◆ YOUR ASSIGNMENT ◆
Transcribe all of the data exactly. Images stay out.

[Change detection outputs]
◇ ◇ ◇ ◇ ◇

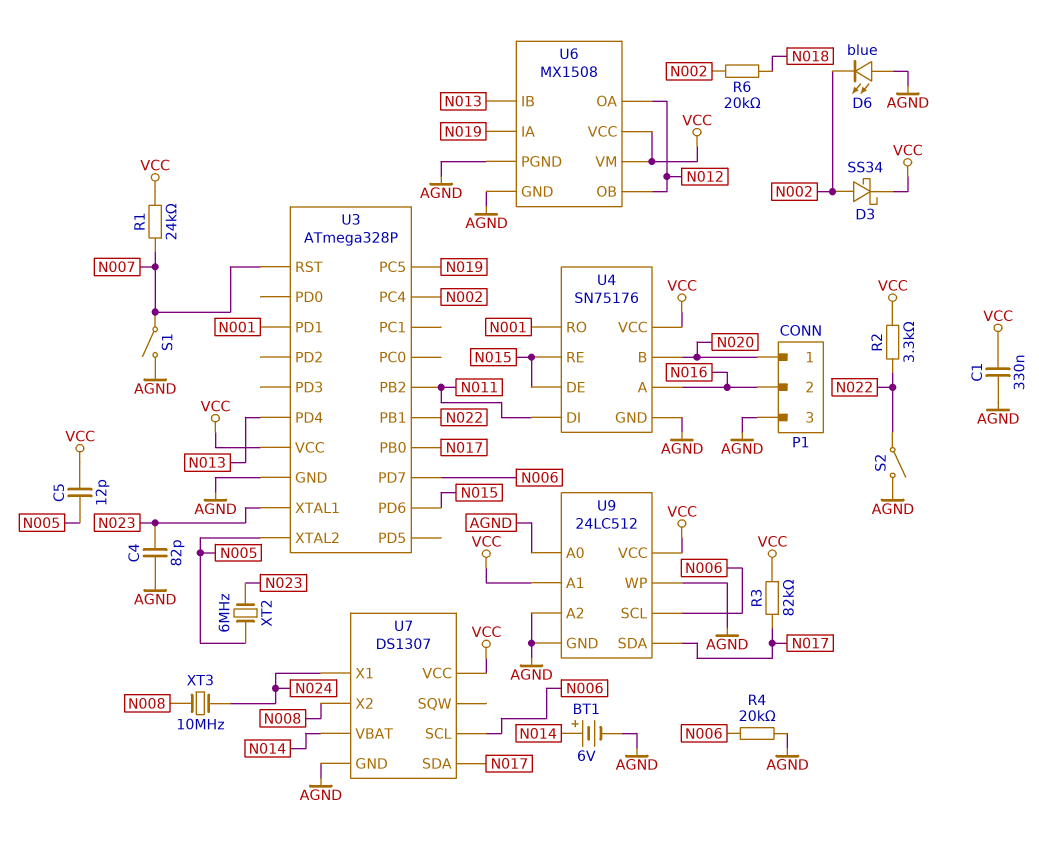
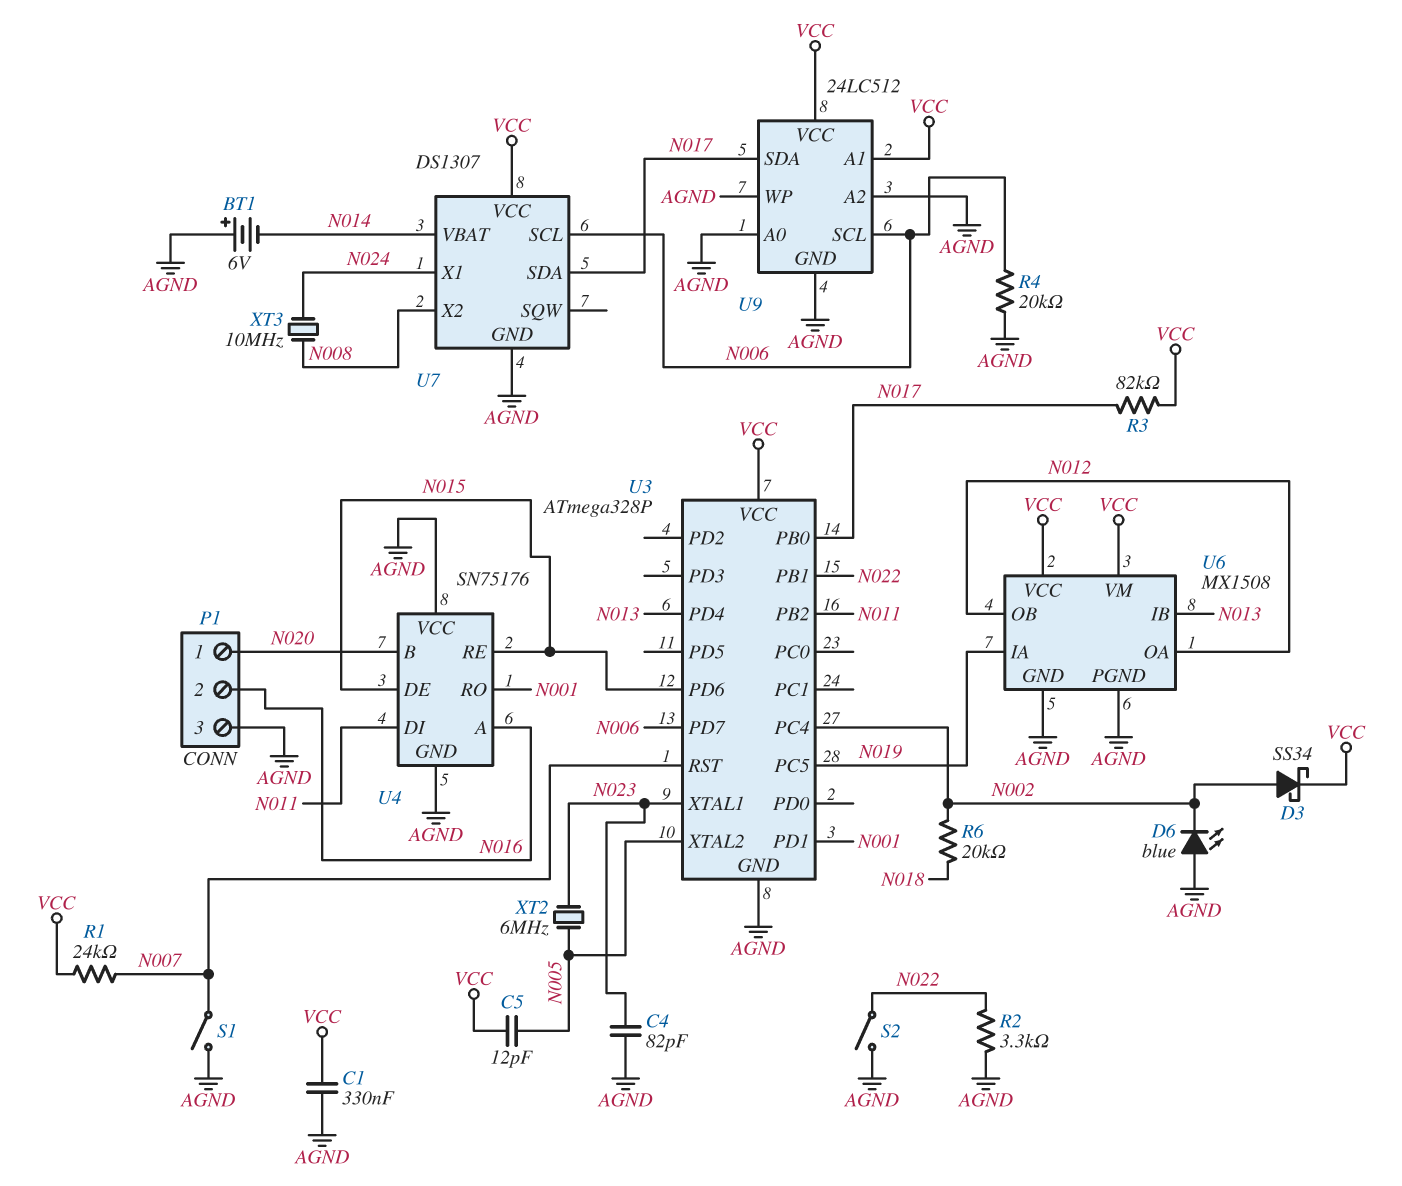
BT1: 6V (plus N014, minus AGND) -> 6V (plus AGND, minus N014)
R2: 3.3k (N022, VCC) -> 3.3k (AGND, N022)
U4 pin VCC: VCC -> AGND

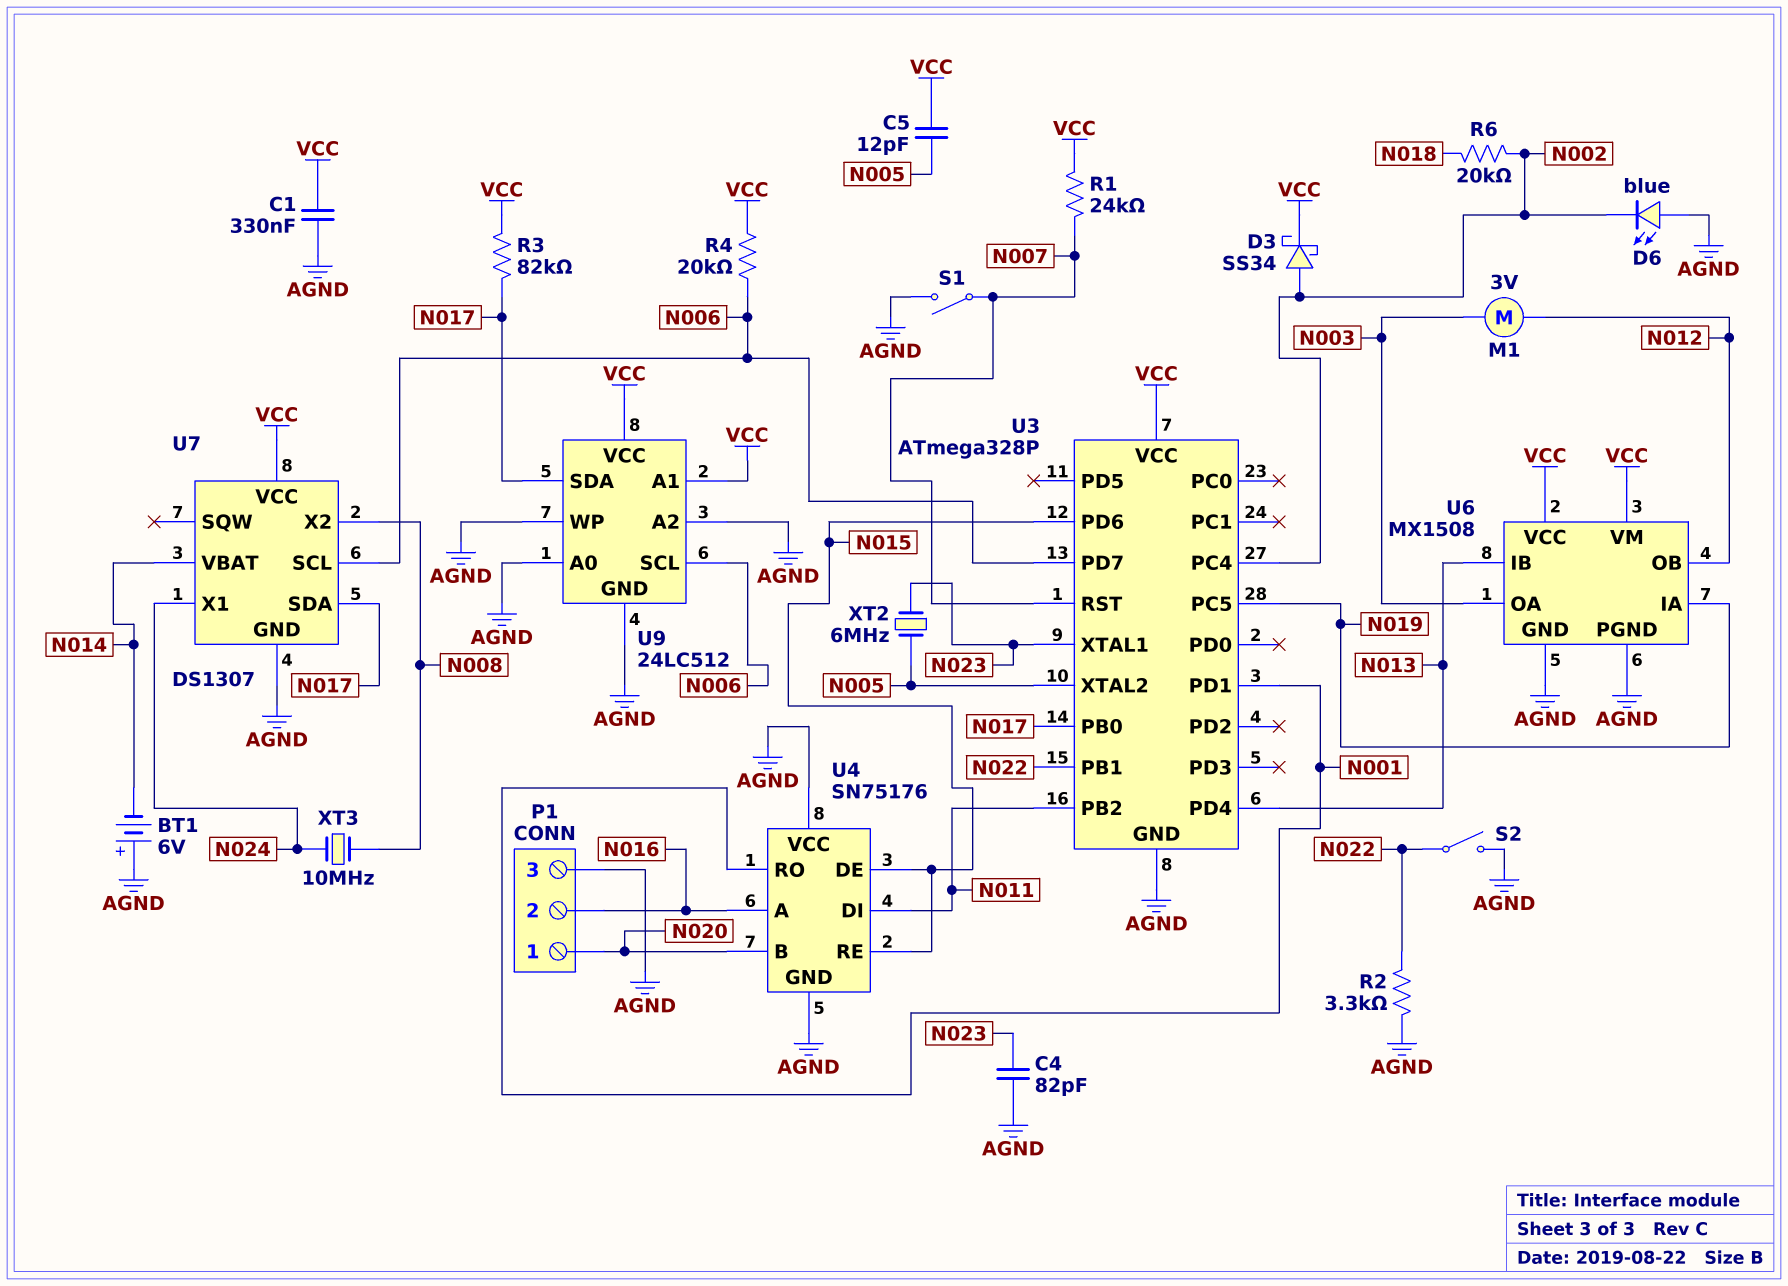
M1: none -> motor 3V (N003, N012)
R4: 20k (AGND, N006) -> 20k (N006, VCC)
U6 pin OA: N012 -> N003

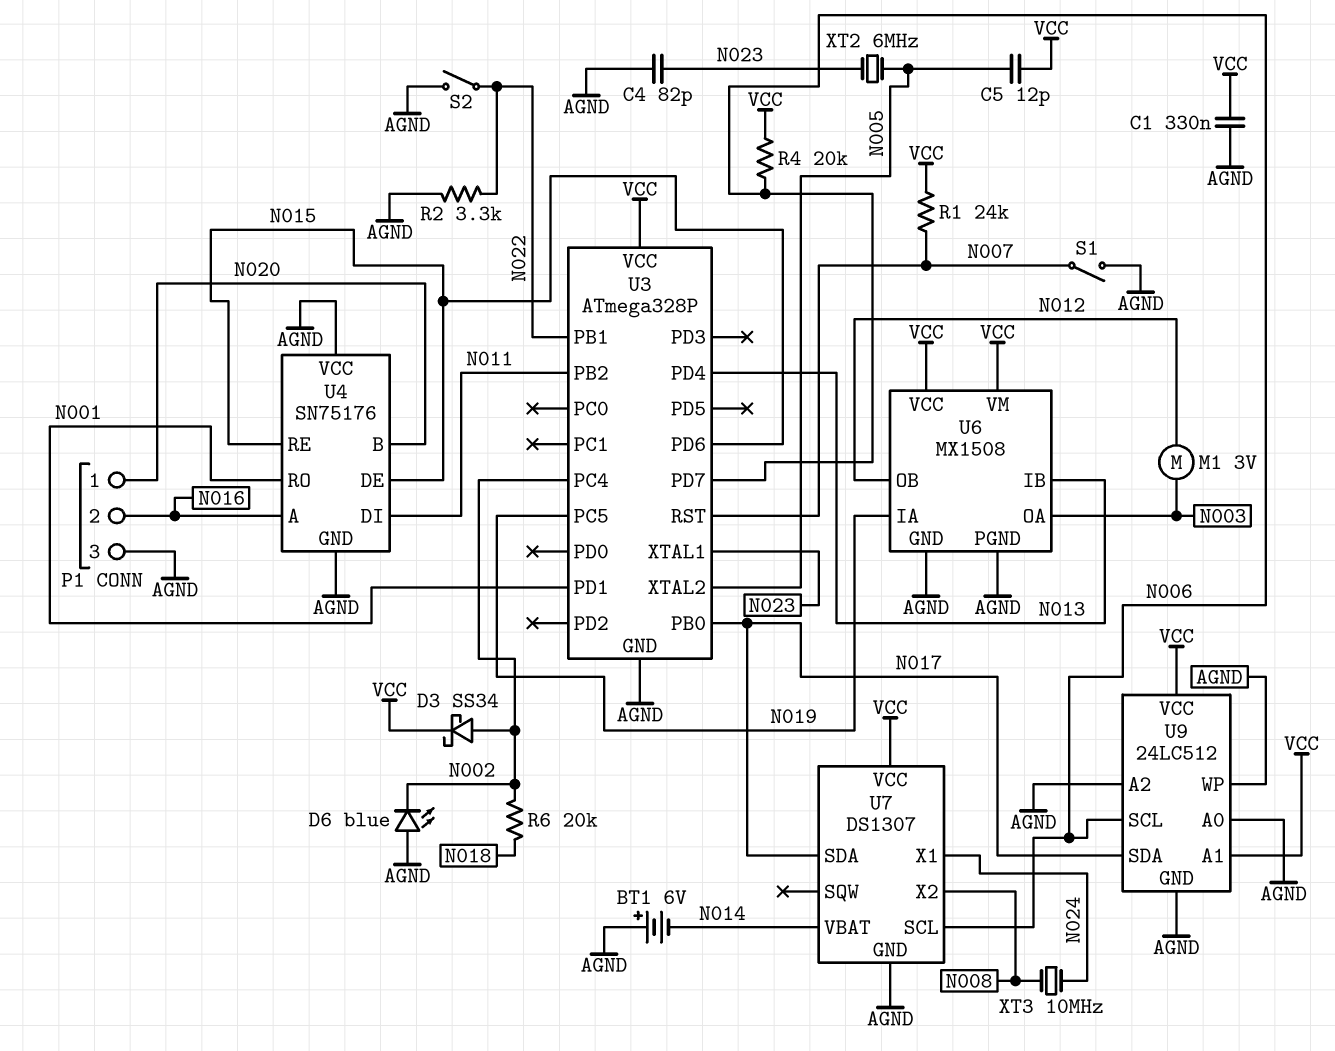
R3: 82k (N017, VCC) -> none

◇ ◇ ◇ ◇ ◇

◆ WRITTEN ANSWER ◆
BT1: 6V (plus N014, minus AGND) -> 6V (plus AGND, minus N014)
R2: 3.3k (N022, VCC) -> 3.3k (AGND, N022)
U4 pin VCC: VCC -> AGND

M1: none -> motor 3V (N003, N012)
R4: 20k (AGND, N006) -> 20k (N006, VCC)
U6 pin OA: N012 -> N003

R3: 82k (N017, VCC) -> none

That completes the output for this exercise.